In the entries below, find every line holding the string "stick" and collect it.
┌─ INPUT FOR THIS TASK
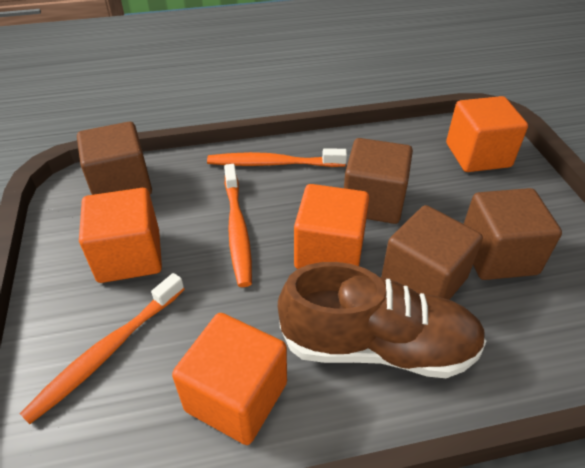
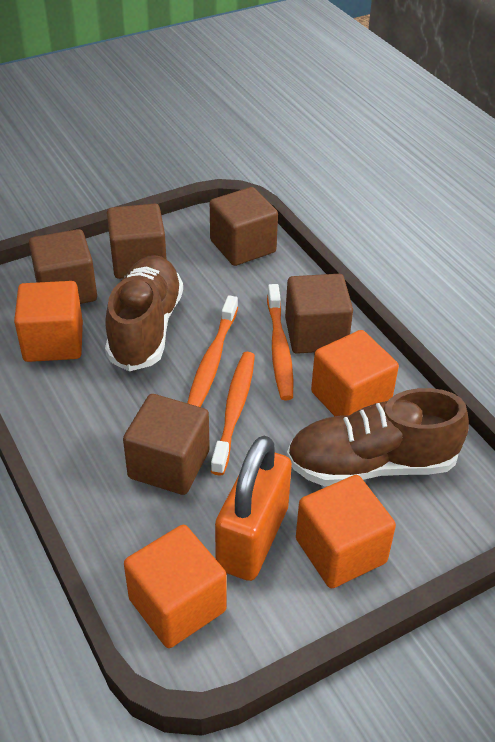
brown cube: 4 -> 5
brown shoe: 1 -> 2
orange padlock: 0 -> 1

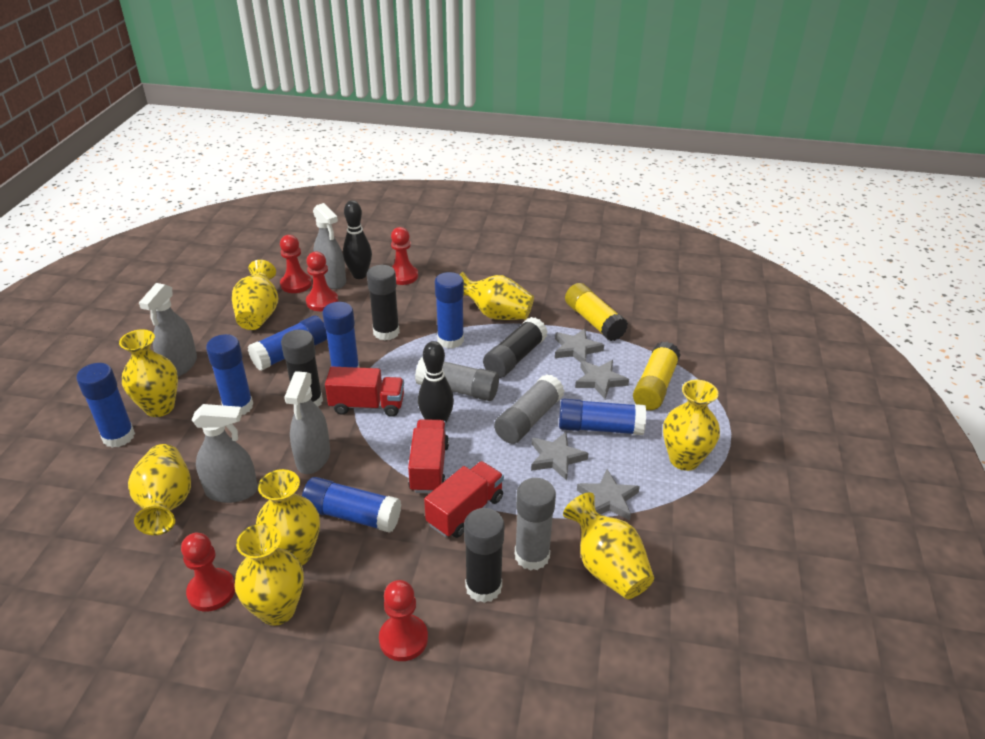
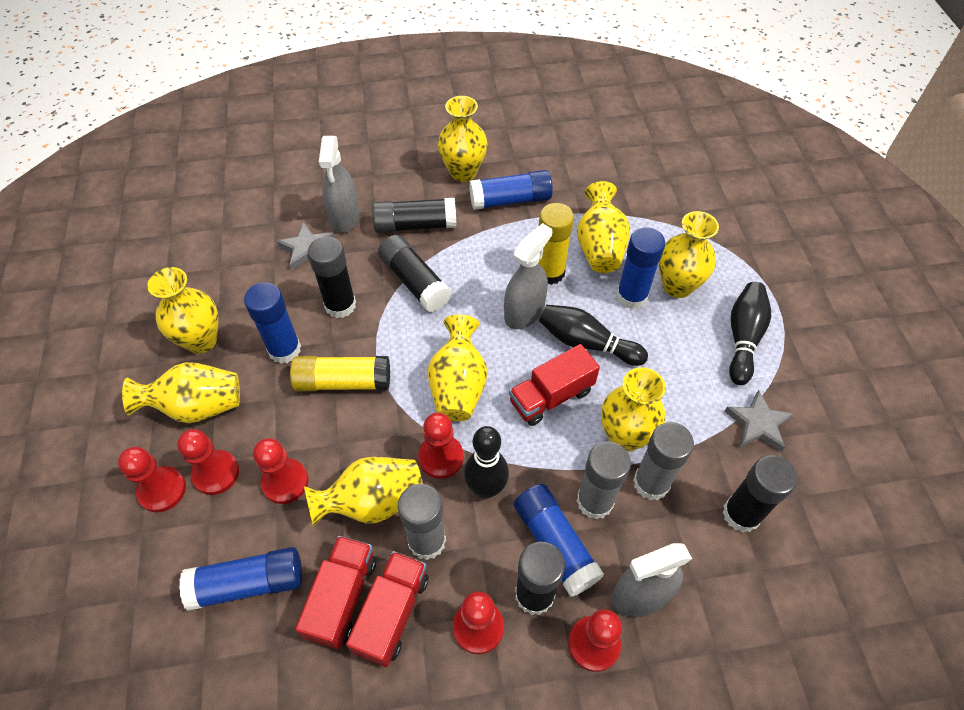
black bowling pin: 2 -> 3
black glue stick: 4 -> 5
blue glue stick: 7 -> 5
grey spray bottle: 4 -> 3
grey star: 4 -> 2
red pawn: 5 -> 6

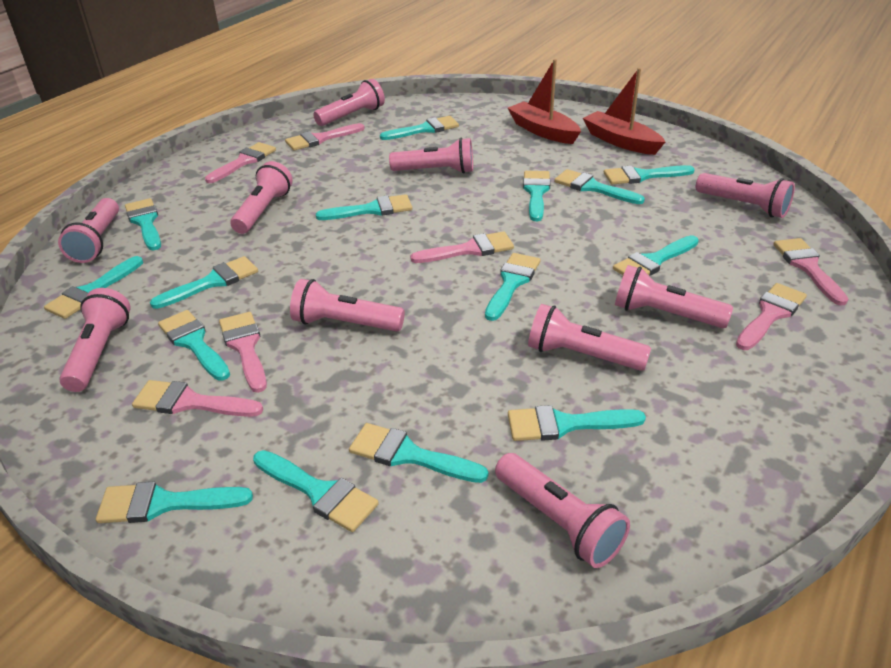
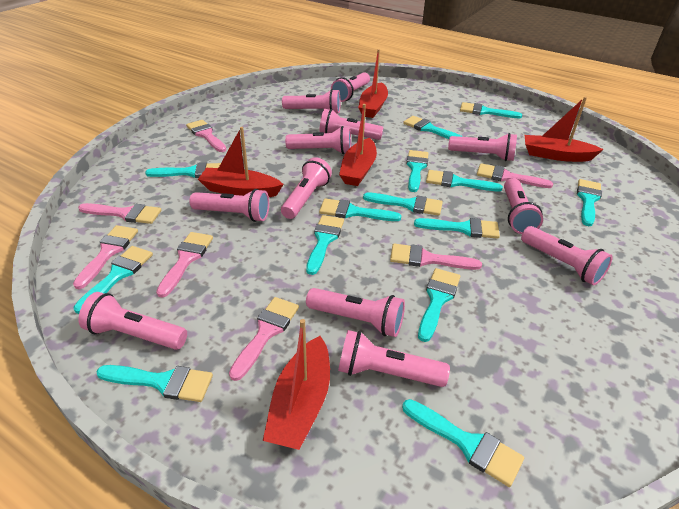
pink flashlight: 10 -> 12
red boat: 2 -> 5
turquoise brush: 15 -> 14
└─
EXPECTED ANSWER:
black glue stick: 4 -> 5
blue glue stick: 7 -> 5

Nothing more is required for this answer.